◆ Task instructions
From the line containing "LUX: BH1750 -> TSL2561" down to the line containing "LUX pin SCL: GP27 -> GP5" in the records below, reproduce every line exactly, ends included, and omit all others.

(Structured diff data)
= = =

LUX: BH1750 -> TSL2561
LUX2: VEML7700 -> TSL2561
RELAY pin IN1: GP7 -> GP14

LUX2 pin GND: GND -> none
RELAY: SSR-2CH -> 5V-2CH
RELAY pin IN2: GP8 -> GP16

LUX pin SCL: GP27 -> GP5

= = =

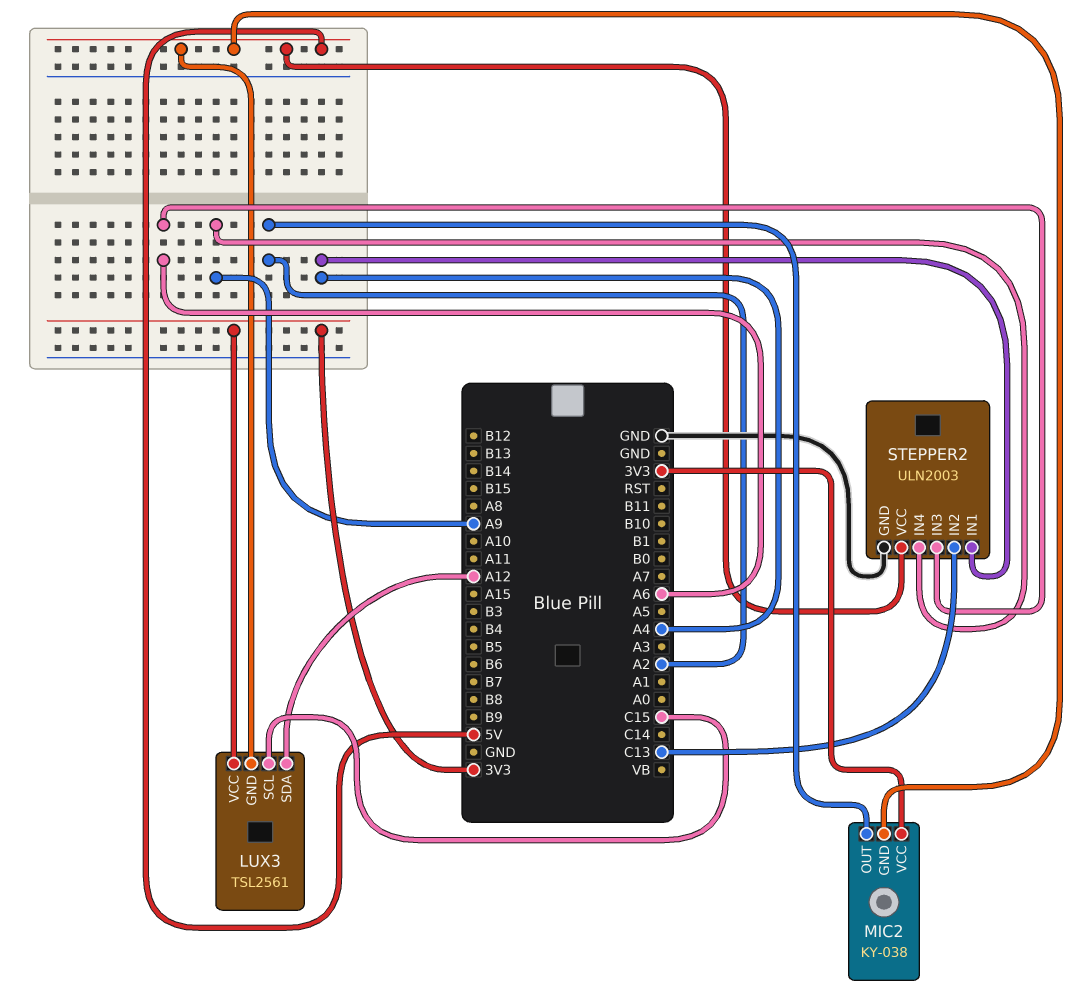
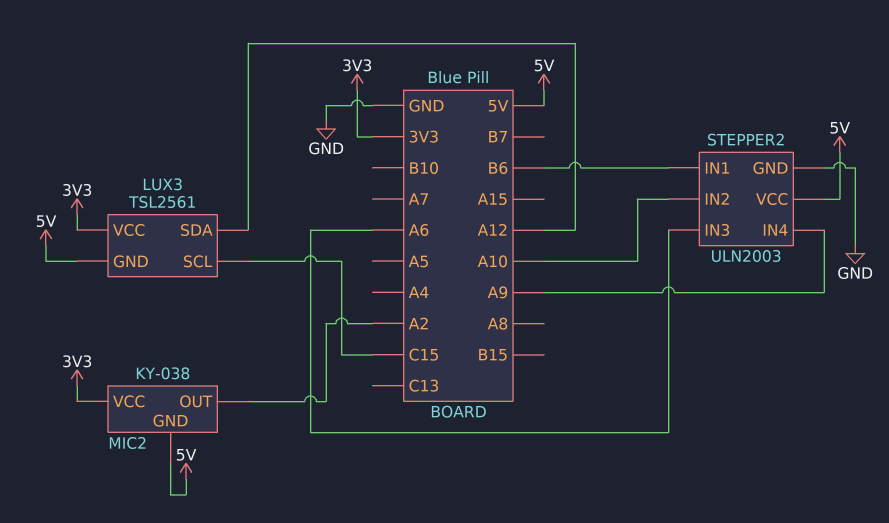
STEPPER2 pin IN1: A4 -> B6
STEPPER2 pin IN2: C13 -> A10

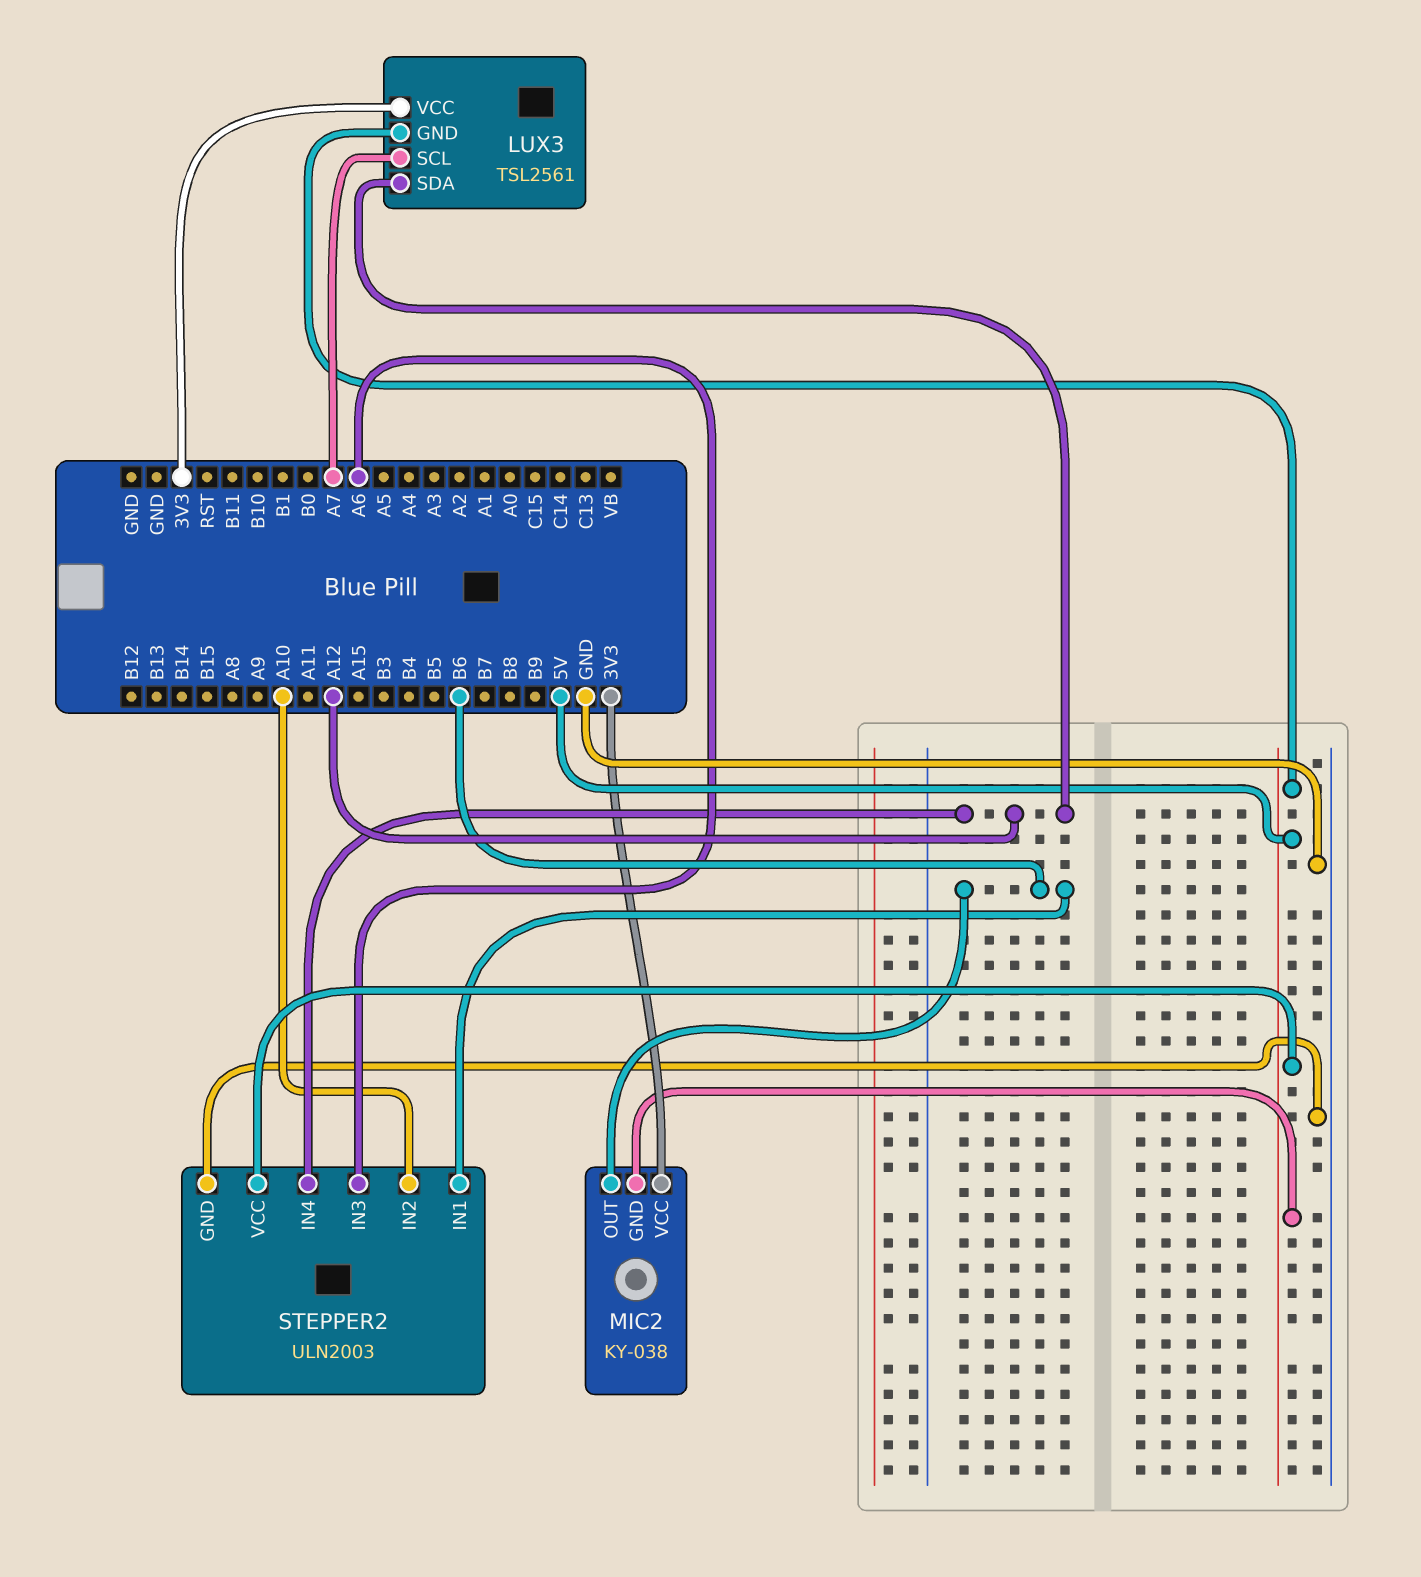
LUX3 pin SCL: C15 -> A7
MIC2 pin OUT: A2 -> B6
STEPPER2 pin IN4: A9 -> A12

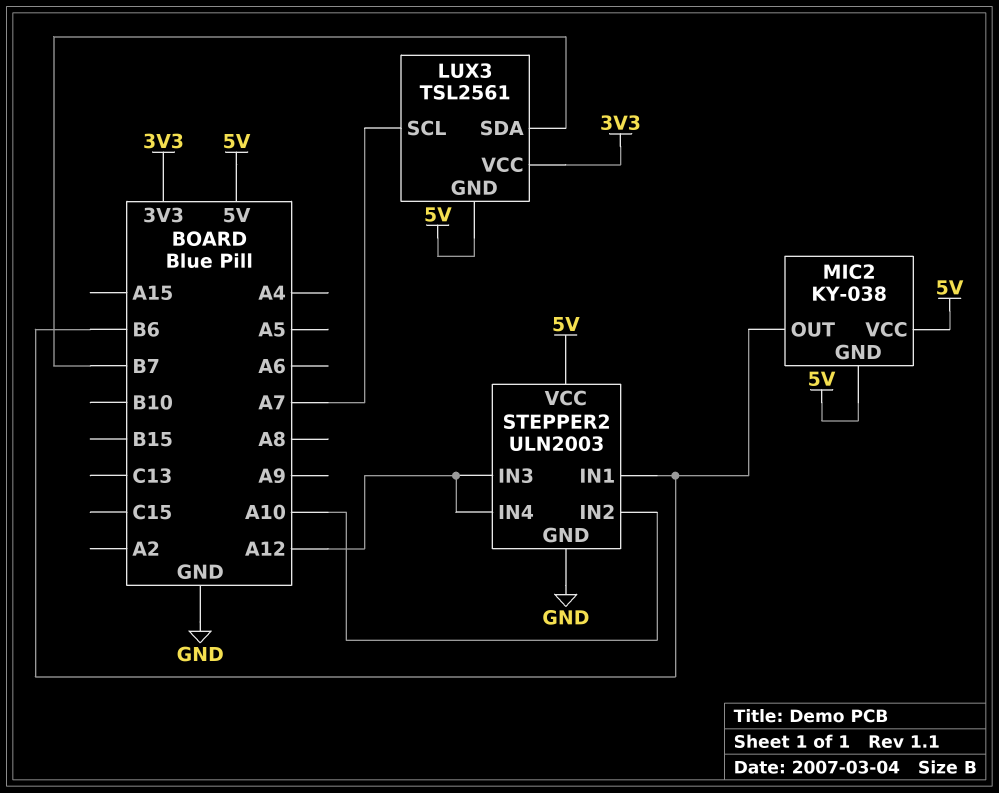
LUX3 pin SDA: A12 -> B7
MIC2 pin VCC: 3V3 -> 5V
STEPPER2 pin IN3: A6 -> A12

= = =

◆ Response to this exercise
LUX: BH1750 -> TSL2561
LUX2: VEML7700 -> TSL2561
RELAY pin IN1: GP7 -> GP14

LUX2 pin GND: GND -> none
RELAY: SSR-2CH -> 5V-2CH
RELAY pin IN2: GP8 -> GP16

LUX pin SCL: GP27 -> GP5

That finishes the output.